◆ Task to carry out
Which of the lines below mention the word "HALL"? Pull each one out.

◆ Task material
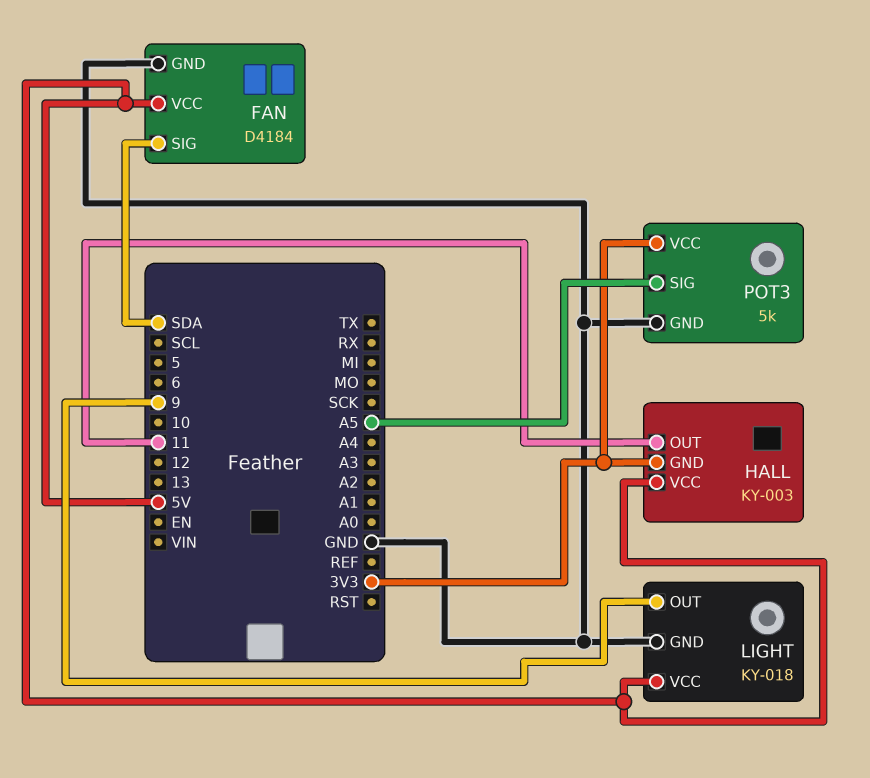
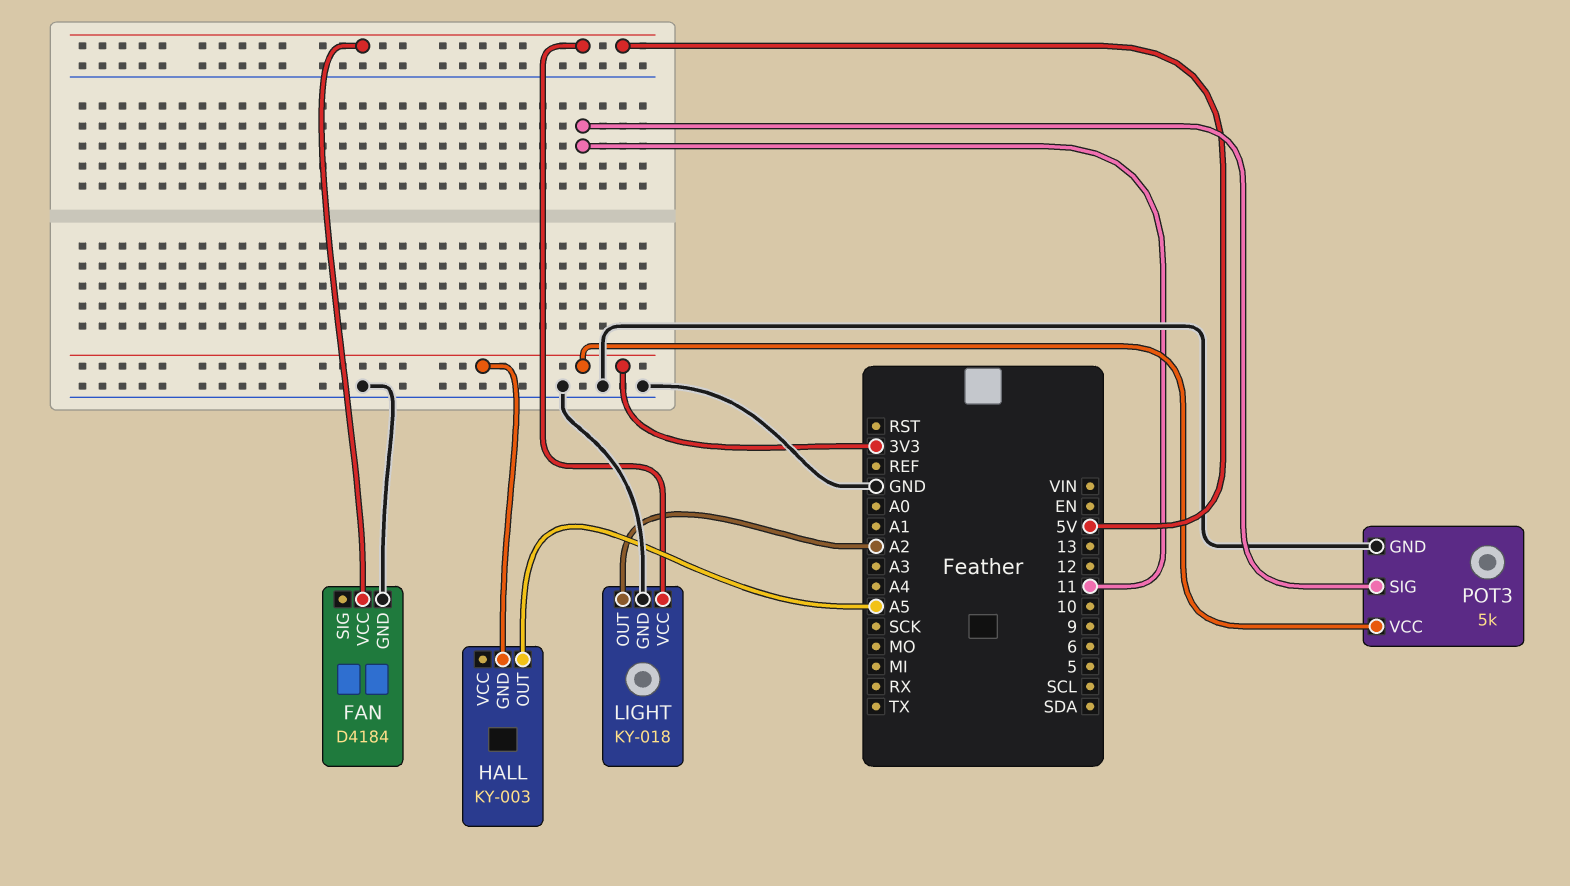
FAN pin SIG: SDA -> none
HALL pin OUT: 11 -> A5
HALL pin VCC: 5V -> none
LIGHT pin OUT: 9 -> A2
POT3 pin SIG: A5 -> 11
...
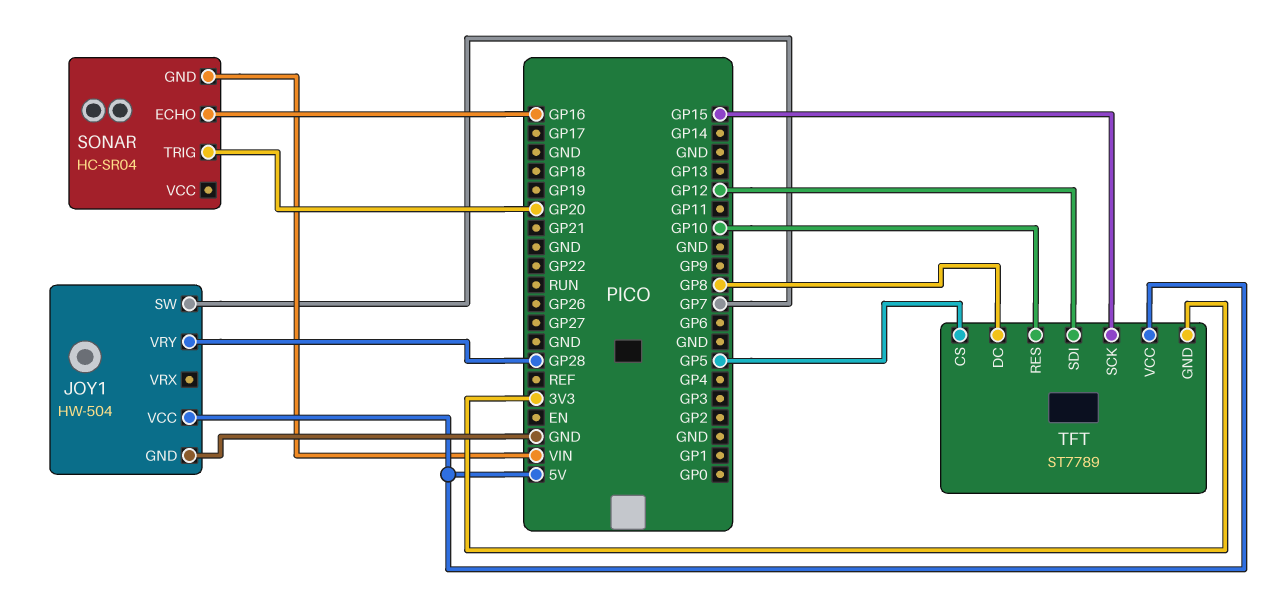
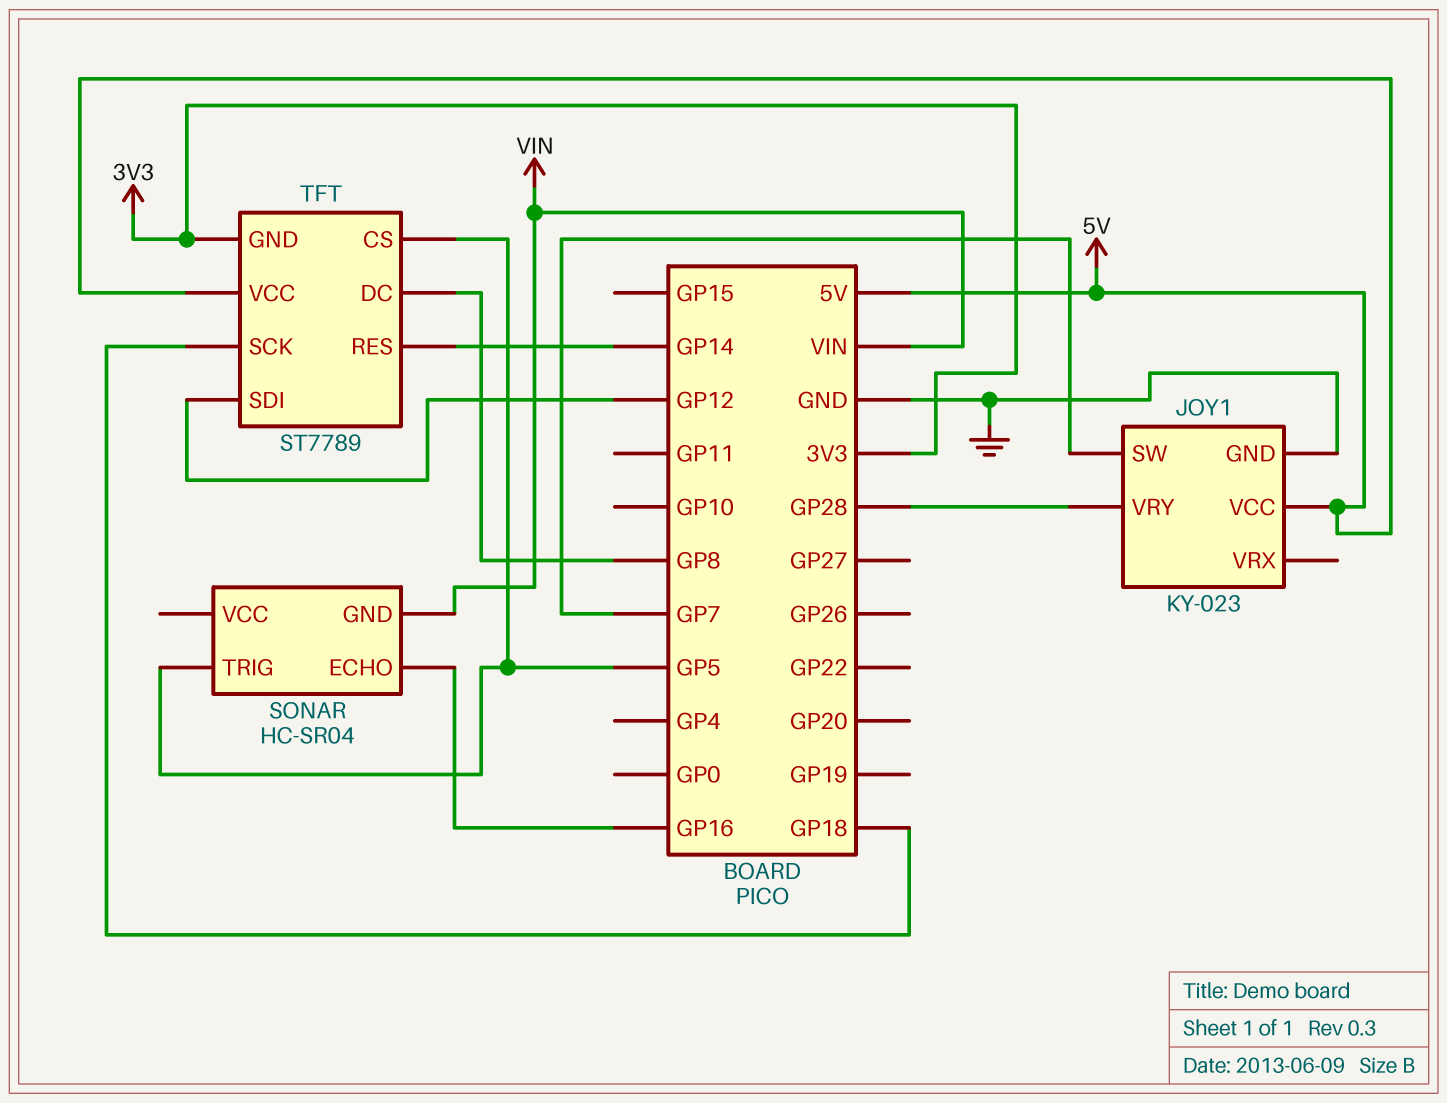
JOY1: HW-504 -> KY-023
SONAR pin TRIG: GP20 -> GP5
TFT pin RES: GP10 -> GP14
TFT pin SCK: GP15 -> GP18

◆ Output below
HALL pin OUT: 11 -> A5
HALL pin VCC: 5V -> none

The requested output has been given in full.